Stored entries:
◇ ◇ ◇ ◇ ◇ ◇ ◇

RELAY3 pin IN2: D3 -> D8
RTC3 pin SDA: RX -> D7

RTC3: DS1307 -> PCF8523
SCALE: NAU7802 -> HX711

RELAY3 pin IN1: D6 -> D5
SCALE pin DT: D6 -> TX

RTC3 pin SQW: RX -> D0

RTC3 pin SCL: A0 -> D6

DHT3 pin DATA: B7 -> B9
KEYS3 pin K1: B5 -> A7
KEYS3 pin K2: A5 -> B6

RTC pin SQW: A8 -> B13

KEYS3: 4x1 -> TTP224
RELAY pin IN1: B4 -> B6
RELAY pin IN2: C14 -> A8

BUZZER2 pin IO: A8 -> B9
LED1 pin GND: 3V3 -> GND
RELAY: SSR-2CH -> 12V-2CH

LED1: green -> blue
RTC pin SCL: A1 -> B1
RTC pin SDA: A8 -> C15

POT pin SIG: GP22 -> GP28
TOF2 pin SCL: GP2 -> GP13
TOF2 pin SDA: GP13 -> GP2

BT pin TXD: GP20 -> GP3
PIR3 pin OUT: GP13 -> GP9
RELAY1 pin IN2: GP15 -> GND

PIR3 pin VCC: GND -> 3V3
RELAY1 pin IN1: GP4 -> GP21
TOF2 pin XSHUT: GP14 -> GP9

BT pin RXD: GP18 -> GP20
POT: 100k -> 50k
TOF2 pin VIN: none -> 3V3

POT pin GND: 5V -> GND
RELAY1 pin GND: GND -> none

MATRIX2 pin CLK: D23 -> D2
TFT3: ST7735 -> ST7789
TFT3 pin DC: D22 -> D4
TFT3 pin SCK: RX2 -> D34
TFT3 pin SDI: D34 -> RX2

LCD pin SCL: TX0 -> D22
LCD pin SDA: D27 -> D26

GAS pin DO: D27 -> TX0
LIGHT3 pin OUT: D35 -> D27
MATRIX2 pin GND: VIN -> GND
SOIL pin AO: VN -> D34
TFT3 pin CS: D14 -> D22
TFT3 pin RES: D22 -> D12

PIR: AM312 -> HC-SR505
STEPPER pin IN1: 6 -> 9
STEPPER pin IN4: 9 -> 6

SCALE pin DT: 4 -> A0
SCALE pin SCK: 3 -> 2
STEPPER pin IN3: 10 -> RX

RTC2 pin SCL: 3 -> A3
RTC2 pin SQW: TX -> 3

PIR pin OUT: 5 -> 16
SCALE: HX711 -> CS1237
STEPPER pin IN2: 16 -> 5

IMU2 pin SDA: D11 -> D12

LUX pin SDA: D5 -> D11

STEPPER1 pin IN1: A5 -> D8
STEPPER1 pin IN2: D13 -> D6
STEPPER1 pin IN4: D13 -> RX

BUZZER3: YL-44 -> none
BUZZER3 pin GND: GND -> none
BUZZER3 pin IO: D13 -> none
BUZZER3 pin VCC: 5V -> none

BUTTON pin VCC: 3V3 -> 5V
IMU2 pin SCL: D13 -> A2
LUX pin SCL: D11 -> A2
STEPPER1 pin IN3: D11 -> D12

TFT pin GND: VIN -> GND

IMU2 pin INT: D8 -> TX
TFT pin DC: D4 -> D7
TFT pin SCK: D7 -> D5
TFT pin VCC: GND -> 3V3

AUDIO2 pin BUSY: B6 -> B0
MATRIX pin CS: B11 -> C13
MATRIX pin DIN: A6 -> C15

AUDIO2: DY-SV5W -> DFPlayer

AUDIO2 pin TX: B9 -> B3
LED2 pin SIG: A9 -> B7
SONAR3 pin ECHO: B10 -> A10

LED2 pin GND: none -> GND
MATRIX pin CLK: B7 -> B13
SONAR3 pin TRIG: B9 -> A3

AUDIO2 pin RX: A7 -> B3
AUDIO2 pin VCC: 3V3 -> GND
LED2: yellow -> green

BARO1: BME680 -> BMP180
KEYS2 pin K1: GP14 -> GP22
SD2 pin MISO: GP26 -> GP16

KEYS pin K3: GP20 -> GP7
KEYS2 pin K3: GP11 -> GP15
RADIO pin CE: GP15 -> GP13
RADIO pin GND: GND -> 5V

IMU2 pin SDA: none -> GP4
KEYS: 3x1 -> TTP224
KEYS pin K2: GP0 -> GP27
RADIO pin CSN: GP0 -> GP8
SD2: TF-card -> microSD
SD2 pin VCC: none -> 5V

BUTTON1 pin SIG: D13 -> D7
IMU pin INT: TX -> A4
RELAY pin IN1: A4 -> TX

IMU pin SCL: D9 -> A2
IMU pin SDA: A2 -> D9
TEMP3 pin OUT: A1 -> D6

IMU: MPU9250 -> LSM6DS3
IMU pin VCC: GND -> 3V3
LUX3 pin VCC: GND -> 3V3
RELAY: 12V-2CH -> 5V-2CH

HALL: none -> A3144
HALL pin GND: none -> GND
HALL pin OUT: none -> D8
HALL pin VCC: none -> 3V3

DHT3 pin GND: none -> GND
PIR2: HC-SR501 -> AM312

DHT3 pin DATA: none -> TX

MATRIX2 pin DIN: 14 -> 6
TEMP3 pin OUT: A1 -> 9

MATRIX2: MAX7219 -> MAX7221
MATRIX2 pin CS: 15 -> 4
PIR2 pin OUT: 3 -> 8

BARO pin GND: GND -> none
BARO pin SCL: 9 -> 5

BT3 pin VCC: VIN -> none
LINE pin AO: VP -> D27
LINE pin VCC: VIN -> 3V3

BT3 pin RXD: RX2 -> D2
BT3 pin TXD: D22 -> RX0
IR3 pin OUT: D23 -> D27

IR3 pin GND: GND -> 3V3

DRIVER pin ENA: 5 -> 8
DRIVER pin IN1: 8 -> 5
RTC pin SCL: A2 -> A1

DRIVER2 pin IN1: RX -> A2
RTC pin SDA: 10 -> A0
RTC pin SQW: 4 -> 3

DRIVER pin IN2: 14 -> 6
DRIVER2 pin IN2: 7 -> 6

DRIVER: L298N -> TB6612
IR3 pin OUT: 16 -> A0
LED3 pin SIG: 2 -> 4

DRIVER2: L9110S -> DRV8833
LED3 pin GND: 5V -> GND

◇ ◇ ◇ ◇ ◇ ◇ ◇

### Your assignment
The data above is to be restated line for line, word for word.

### Solved exercise
RELAY3 pin IN2: D3 -> D8
RTC3 pin SDA: RX -> D7

RTC3: DS1307 -> PCF8523
SCALE: NAU7802 -> HX711

RELAY3 pin IN1: D6 -> D5
SCALE pin DT: D6 -> TX

RTC3 pin SQW: RX -> D0

RTC3 pin SCL: A0 -> D6

DHT3 pin DATA: B7 -> B9
KEYS3 pin K1: B5 -> A7
KEYS3 pin K2: A5 -> B6

RTC pin SQW: A8 -> B13

KEYS3: 4x1 -> TTP224
RELAY pin IN1: B4 -> B6
RELAY pin IN2: C14 -> A8

BUZZER2 pin IO: A8 -> B9
LED1 pin GND: 3V3 -> GND
RELAY: SSR-2CH -> 12V-2CH

LED1: green -> blue
RTC pin SCL: A1 -> B1
RTC pin SDA: A8 -> C15

POT pin SIG: GP22 -> GP28
TOF2 pin SCL: GP2 -> GP13
TOF2 pin SDA: GP13 -> GP2

BT pin TXD: GP20 -> GP3
PIR3 pin OUT: GP13 -> GP9
RELAY1 pin IN2: GP15 -> GND

PIR3 pin VCC: GND -> 3V3
RELAY1 pin IN1: GP4 -> GP21
TOF2 pin XSHUT: GP14 -> GP9

BT pin RXD: GP18 -> GP20
POT: 100k -> 50k
TOF2 pin VIN: none -> 3V3

POT pin GND: 5V -> GND
RELAY1 pin GND: GND -> none

MATRIX2 pin CLK: D23 -> D2
TFT3: ST7735 -> ST7789
TFT3 pin DC: D22 -> D4
TFT3 pin SCK: RX2 -> D34
TFT3 pin SDI: D34 -> RX2

LCD pin SCL: TX0 -> D22
LCD pin SDA: D27 -> D26

GAS pin DO: D27 -> TX0
LIGHT3 pin OUT: D35 -> D27
MATRIX2 pin GND: VIN -> GND
SOIL pin AO: VN -> D34
TFT3 pin CS: D14 -> D22
TFT3 pin RES: D22 -> D12

PIR: AM312 -> HC-SR505
STEPPER pin IN1: 6 -> 9
STEPPER pin IN4: 9 -> 6

SCALE pin DT: 4 -> A0
SCALE pin SCK: 3 -> 2
STEPPER pin IN3: 10 -> RX

RTC2 pin SCL: 3 -> A3
RTC2 pin SQW: TX -> 3

PIR pin OUT: 5 -> 16
SCALE: HX711 -> CS1237
STEPPER pin IN2: 16 -> 5

IMU2 pin SDA: D11 -> D12

LUX pin SDA: D5 -> D11

STEPPER1 pin IN1: A5 -> D8
STEPPER1 pin IN2: D13 -> D6
STEPPER1 pin IN4: D13 -> RX

BUZZER3: YL-44 -> none
BUZZER3 pin GND: GND -> none
BUZZER3 pin IO: D13 -> none
BUZZER3 pin VCC: 5V -> none

BUTTON pin VCC: 3V3 -> 5V
IMU2 pin SCL: D13 -> A2
LUX pin SCL: D11 -> A2
STEPPER1 pin IN3: D11 -> D12

TFT pin GND: VIN -> GND

IMU2 pin INT: D8 -> TX
TFT pin DC: D4 -> D7
TFT pin SCK: D7 -> D5
TFT pin VCC: GND -> 3V3

AUDIO2 pin BUSY: B6 -> B0
MATRIX pin CS: B11 -> C13
MATRIX pin DIN: A6 -> C15

AUDIO2: DY-SV5W -> DFPlayer

AUDIO2 pin TX: B9 -> B3
LED2 pin SIG: A9 -> B7
SONAR3 pin ECHO: B10 -> A10

LED2 pin GND: none -> GND
MATRIX pin CLK: B7 -> B13
SONAR3 pin TRIG: B9 -> A3

AUDIO2 pin RX: A7 -> B3
AUDIO2 pin VCC: 3V3 -> GND
LED2: yellow -> green

BARO1: BME680 -> BMP180
KEYS2 pin K1: GP14 -> GP22
SD2 pin MISO: GP26 -> GP16

KEYS pin K3: GP20 -> GP7
KEYS2 pin K3: GP11 -> GP15
RADIO pin CE: GP15 -> GP13
RADIO pin GND: GND -> 5V

IMU2 pin SDA: none -> GP4
KEYS: 3x1 -> TTP224
KEYS pin K2: GP0 -> GP27
RADIO pin CSN: GP0 -> GP8
SD2: TF-card -> microSD
SD2 pin VCC: none -> 5V

BUTTON1 pin SIG: D13 -> D7
IMU pin INT: TX -> A4
RELAY pin IN1: A4 -> TX

IMU pin SCL: D9 -> A2
IMU pin SDA: A2 -> D9
TEMP3 pin OUT: A1 -> D6

IMU: MPU9250 -> LSM6DS3
IMU pin VCC: GND -> 3V3
LUX3 pin VCC: GND -> 3V3
RELAY: 12V-2CH -> 5V-2CH

HALL: none -> A3144
HALL pin GND: none -> GND
HALL pin OUT: none -> D8
HALL pin VCC: none -> 3V3

DHT3 pin GND: none -> GND
PIR2: HC-SR501 -> AM312

DHT3 pin DATA: none -> TX

MATRIX2 pin DIN: 14 -> 6
TEMP3 pin OUT: A1 -> 9

MATRIX2: MAX7219 -> MAX7221
MATRIX2 pin CS: 15 -> 4
PIR2 pin OUT: 3 -> 8

BARO pin GND: GND -> none
BARO pin SCL: 9 -> 5

BT3 pin VCC: VIN -> none
LINE pin AO: VP -> D27
LINE pin VCC: VIN -> 3V3

BT3 pin RXD: RX2 -> D2
BT3 pin TXD: D22 -> RX0
IR3 pin OUT: D23 -> D27

IR3 pin GND: GND -> 3V3

DRIVER pin ENA: 5 -> 8
DRIVER pin IN1: 8 -> 5
RTC pin SCL: A2 -> A1

DRIVER2 pin IN1: RX -> A2
RTC pin SDA: 10 -> A0
RTC pin SQW: 4 -> 3

DRIVER pin IN2: 14 -> 6
DRIVER2 pin IN2: 7 -> 6

DRIVER: L298N -> TB6612
IR3 pin OUT: 16 -> A0
LED3 pin SIG: 2 -> 4

DRIVER2: L9110S -> DRV8833
LED3 pin GND: 5V -> GND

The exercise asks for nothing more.